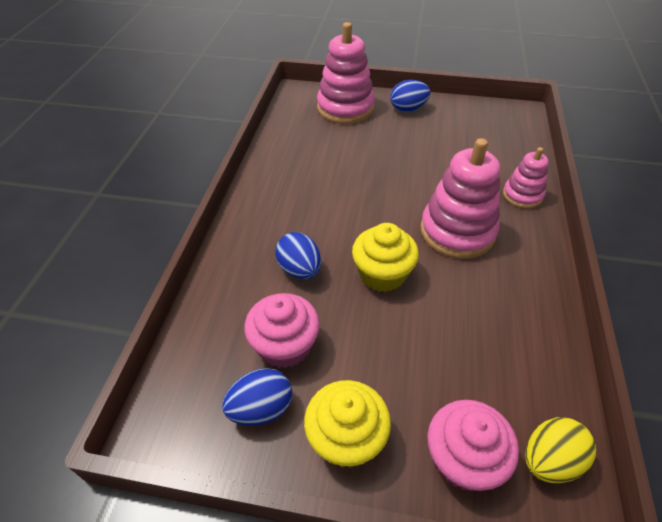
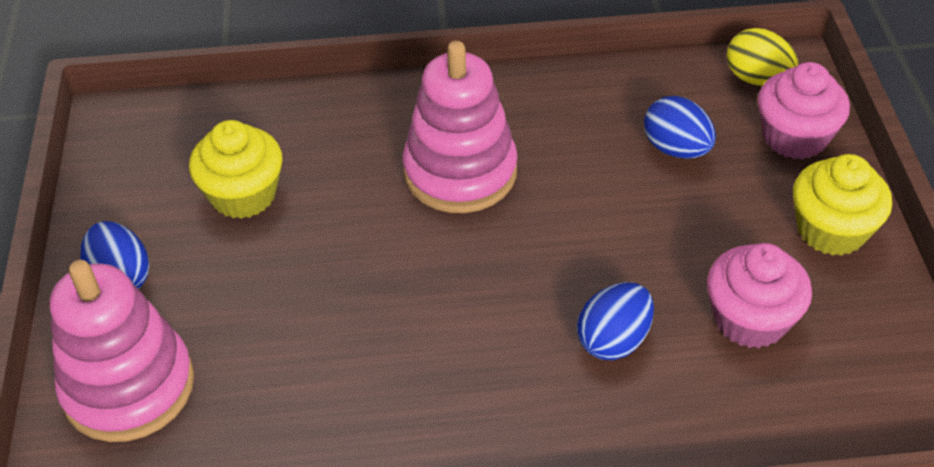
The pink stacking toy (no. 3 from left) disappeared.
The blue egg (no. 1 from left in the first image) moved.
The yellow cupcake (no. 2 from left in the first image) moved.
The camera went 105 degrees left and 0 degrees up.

+ + + + + + +

▶ **Task instructions**
Each line above should be output exactly, apart from the pictures.

▶ **Answer to this task**
The pink stacking toy (no. 3 from left) disappeared.
The blue egg (no. 1 from left in the first image) moved.
The yellow cupcake (no. 2 from left in the first image) moved.
The camera went 105 degrees left and 0 degrees up.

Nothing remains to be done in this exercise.